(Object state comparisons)
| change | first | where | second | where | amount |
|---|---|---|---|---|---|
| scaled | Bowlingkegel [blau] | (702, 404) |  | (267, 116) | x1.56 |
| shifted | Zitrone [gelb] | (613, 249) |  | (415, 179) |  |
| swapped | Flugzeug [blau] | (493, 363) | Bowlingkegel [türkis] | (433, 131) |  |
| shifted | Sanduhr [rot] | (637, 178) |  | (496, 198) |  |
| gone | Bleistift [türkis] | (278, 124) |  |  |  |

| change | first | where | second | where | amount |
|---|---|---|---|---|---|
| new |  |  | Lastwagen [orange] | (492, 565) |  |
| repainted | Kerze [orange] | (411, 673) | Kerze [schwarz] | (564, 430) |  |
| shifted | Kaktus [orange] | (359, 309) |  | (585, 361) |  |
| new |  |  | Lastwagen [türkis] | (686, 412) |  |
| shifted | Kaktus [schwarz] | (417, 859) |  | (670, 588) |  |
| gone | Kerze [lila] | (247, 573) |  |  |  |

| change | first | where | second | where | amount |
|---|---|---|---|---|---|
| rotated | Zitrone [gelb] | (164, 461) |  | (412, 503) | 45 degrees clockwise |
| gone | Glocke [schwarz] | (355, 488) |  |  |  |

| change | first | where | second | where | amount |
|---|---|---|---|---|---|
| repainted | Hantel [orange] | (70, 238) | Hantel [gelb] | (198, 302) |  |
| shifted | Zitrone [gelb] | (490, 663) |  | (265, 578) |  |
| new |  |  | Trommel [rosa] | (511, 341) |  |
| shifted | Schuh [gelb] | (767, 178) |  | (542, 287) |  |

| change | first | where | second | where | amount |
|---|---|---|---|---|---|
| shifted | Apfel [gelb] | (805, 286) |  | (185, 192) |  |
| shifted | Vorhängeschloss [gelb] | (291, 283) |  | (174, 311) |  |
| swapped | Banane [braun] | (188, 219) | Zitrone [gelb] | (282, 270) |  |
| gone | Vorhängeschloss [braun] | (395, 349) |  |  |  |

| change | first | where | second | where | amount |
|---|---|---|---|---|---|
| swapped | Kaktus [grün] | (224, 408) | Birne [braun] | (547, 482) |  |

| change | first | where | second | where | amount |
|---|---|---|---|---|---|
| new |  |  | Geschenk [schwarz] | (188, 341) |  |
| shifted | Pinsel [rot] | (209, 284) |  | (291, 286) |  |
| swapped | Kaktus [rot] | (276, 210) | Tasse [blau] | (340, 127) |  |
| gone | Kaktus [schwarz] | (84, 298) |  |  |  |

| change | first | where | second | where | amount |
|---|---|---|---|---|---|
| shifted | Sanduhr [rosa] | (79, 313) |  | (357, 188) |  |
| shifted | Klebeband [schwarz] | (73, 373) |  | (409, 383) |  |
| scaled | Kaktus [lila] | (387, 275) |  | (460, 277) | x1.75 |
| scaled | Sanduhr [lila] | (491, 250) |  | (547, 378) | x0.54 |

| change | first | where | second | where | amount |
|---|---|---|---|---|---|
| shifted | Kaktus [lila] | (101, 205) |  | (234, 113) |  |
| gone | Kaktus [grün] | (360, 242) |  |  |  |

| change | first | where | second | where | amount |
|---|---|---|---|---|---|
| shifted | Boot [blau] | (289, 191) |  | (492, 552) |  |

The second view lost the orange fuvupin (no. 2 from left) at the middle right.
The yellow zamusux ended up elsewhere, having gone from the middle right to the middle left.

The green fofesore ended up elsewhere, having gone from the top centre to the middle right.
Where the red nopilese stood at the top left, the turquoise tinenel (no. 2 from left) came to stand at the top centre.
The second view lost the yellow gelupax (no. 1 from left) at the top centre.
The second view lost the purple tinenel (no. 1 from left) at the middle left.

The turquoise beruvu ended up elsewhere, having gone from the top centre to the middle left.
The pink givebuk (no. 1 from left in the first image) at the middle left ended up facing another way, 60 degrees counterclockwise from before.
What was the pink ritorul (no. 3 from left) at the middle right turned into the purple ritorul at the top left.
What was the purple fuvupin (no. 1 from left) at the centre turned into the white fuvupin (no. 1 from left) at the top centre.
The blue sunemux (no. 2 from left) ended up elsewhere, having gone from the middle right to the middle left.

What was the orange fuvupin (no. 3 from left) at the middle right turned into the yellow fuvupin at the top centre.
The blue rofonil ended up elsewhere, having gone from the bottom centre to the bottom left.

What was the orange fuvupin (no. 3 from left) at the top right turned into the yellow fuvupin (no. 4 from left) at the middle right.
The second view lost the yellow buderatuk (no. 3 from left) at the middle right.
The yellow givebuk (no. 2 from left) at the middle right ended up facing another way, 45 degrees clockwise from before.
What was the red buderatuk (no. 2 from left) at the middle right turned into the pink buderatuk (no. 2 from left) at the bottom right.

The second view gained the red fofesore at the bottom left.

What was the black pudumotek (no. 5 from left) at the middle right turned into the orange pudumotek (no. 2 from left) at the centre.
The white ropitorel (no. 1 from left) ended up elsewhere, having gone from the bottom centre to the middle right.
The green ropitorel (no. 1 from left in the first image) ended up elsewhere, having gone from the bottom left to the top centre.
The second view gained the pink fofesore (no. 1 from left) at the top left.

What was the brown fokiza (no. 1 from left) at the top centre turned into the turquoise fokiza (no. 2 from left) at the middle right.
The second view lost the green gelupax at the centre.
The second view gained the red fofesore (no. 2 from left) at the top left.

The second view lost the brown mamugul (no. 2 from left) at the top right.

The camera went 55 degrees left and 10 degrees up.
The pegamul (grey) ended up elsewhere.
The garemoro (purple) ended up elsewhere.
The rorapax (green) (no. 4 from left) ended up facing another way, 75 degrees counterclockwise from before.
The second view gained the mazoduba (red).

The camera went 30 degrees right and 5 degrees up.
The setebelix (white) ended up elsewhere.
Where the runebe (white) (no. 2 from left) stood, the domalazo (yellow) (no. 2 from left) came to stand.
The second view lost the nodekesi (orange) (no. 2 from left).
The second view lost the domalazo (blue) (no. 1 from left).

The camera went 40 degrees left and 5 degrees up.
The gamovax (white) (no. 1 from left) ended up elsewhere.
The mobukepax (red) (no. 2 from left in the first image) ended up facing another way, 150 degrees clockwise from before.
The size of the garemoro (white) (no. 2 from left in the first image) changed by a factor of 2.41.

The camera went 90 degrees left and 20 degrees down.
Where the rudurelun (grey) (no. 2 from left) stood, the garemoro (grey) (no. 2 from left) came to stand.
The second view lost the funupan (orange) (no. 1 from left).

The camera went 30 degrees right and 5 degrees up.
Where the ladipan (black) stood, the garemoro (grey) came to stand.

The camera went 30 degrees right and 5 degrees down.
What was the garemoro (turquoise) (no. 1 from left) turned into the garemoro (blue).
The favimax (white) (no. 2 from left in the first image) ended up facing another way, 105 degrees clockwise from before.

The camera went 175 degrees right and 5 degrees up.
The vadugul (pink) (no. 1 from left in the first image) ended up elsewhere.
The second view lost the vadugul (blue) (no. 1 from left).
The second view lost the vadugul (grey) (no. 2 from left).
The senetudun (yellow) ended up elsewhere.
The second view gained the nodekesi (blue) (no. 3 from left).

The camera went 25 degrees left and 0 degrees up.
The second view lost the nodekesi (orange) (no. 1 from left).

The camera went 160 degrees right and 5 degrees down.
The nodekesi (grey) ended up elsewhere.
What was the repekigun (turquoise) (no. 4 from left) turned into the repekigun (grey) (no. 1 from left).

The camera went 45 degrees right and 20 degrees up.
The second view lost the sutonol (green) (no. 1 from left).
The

◆ TASK INSTRUCTIONS ◆
How many of the lines above hold the word "Bowlingkegel"? State that number and nothing else.

◆ ANSWER SPACE ◆
2